EXERCISE DETAILS — Your task is to transcribe, word for word, the line containing "R26: 150 (SIG3, VB) -> none" and all lines that follow it to the end of the entries. Leave out the pictures.

STUDY MATERIAL —
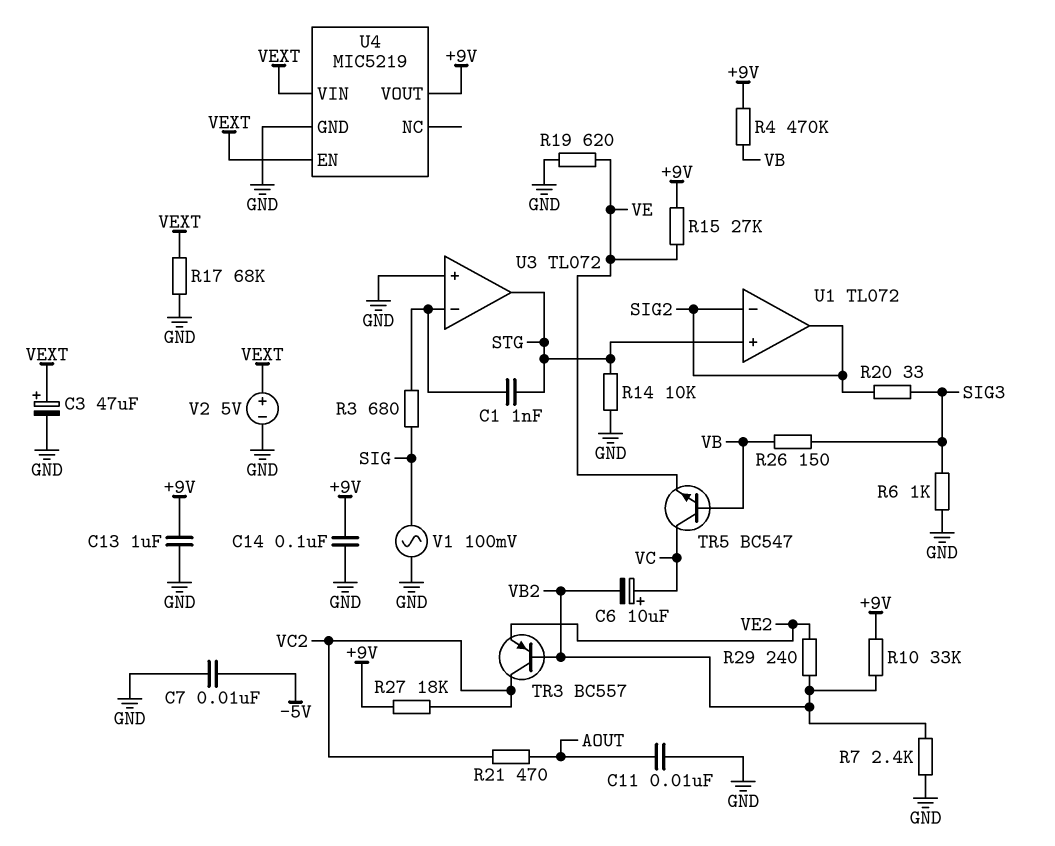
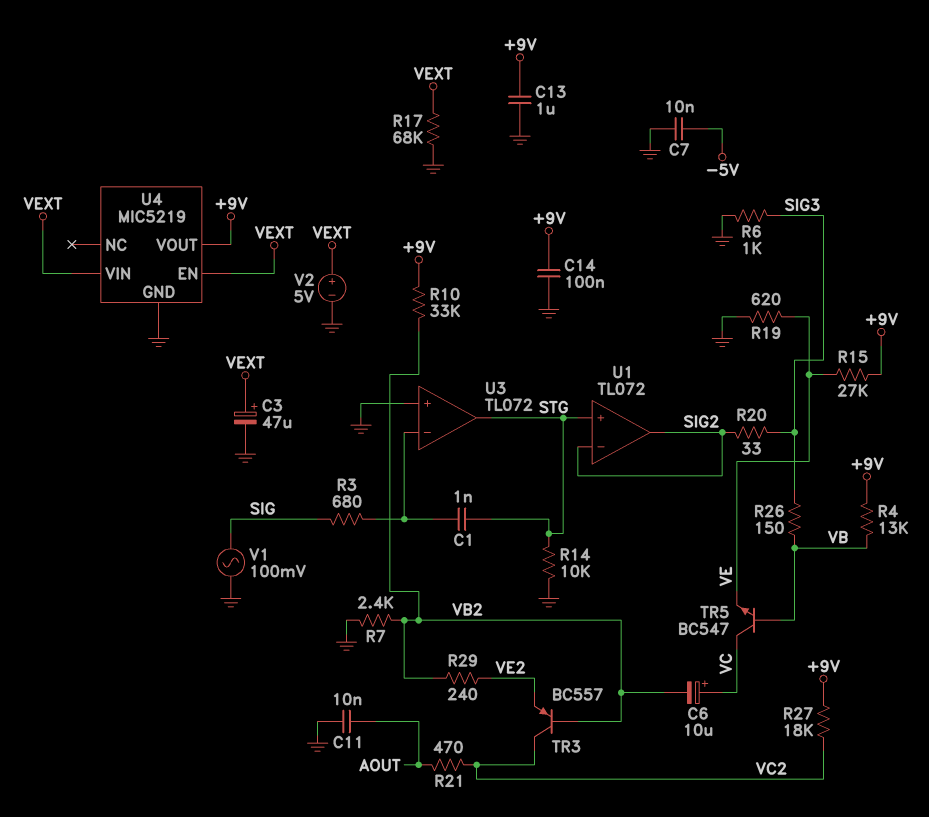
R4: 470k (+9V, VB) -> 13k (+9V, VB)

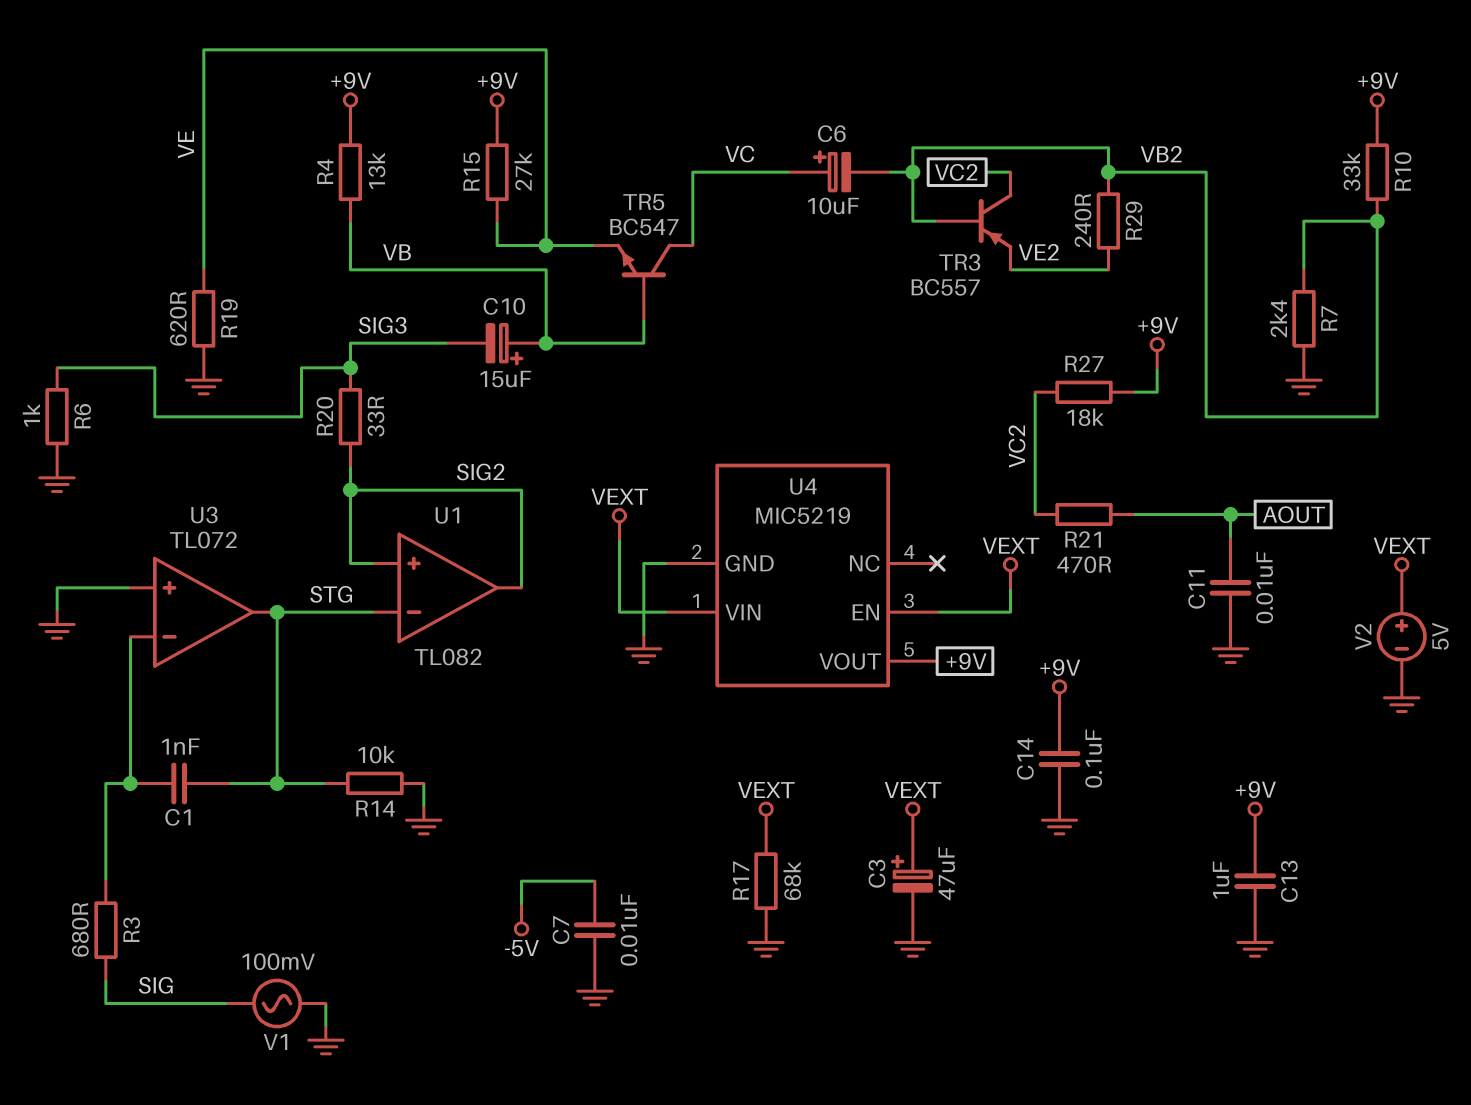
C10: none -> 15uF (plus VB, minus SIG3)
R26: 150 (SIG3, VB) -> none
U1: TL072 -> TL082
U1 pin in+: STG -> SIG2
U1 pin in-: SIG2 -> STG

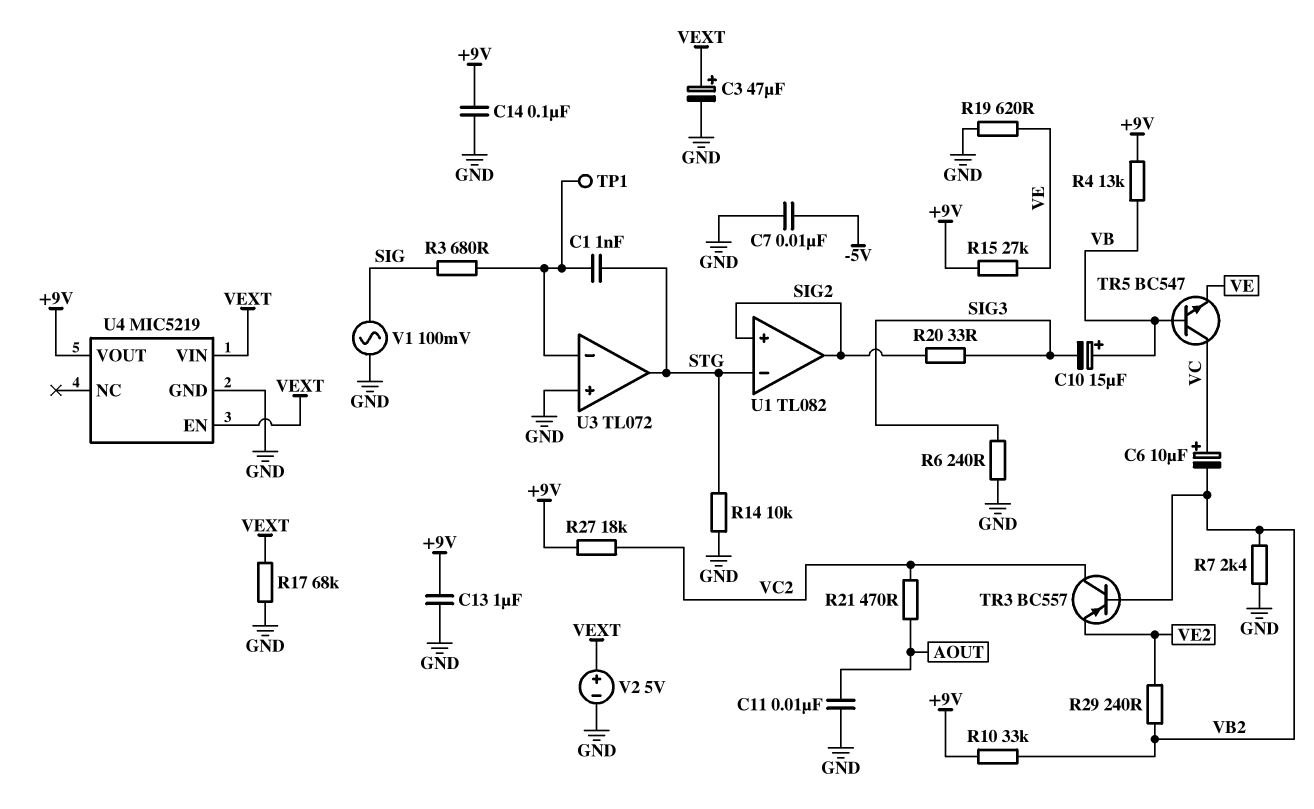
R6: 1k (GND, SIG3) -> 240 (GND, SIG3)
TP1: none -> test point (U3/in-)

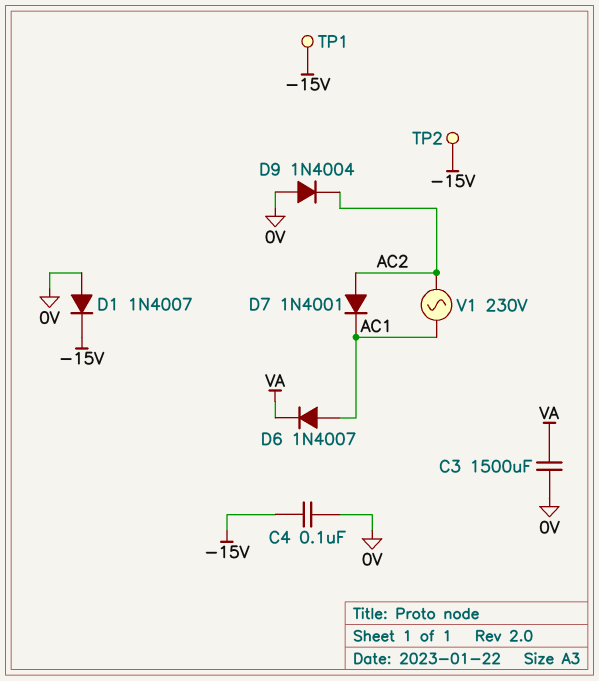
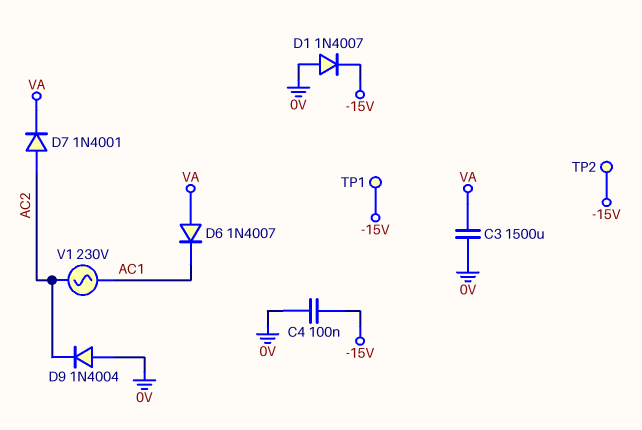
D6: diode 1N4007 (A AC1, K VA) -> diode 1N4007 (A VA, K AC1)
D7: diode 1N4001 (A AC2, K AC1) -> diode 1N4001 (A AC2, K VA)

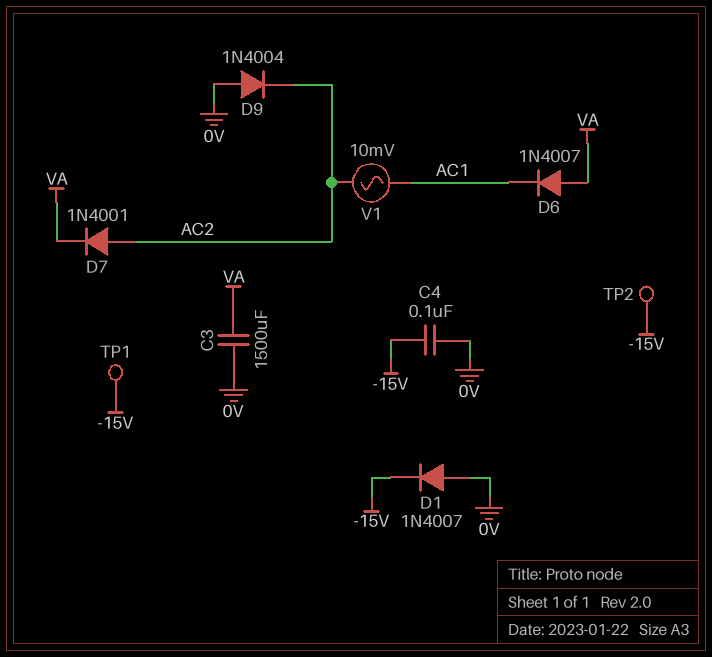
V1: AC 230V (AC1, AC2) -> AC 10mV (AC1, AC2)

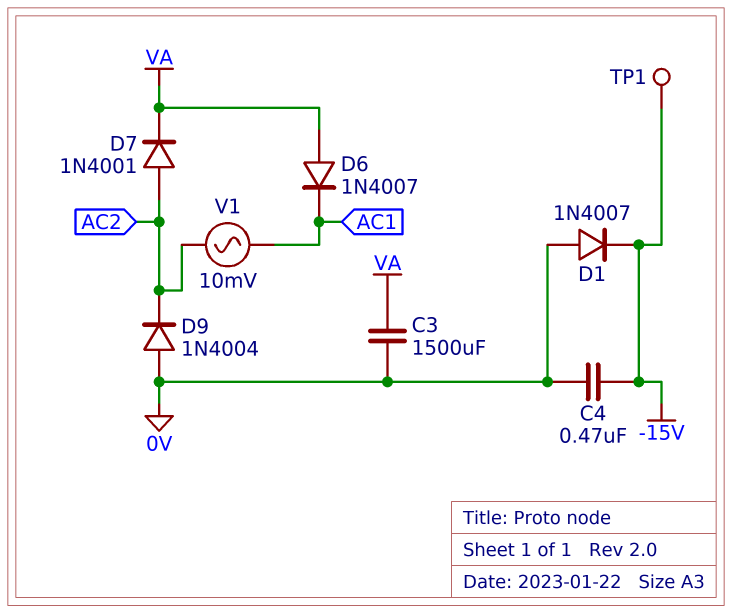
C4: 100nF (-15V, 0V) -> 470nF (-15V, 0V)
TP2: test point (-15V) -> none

REPLY TO THE EXERCISE —
R26: 150 (SIG3, VB) -> none
U1: TL072 -> TL082
U1 pin in+: STG -> SIG2
U1 pin in-: SIG2 -> STG

R6: 1k (GND, SIG3) -> 240 (GND, SIG3)
TP1: none -> test point (U3/in-)

D6: diode 1N4007 (A AC1, K VA) -> diode 1N4007 (A VA, K AC1)
D7: diode 1N4001 (A AC2, K AC1) -> diode 1N4001 (A AC2, K VA)

V1: AC 230V (AC1, AC2) -> AC 10mV (AC1, AC2)

C4: 100nF (-15V, 0V) -> 470nF (-15V, 0V)
TP2: test point (-15V) -> none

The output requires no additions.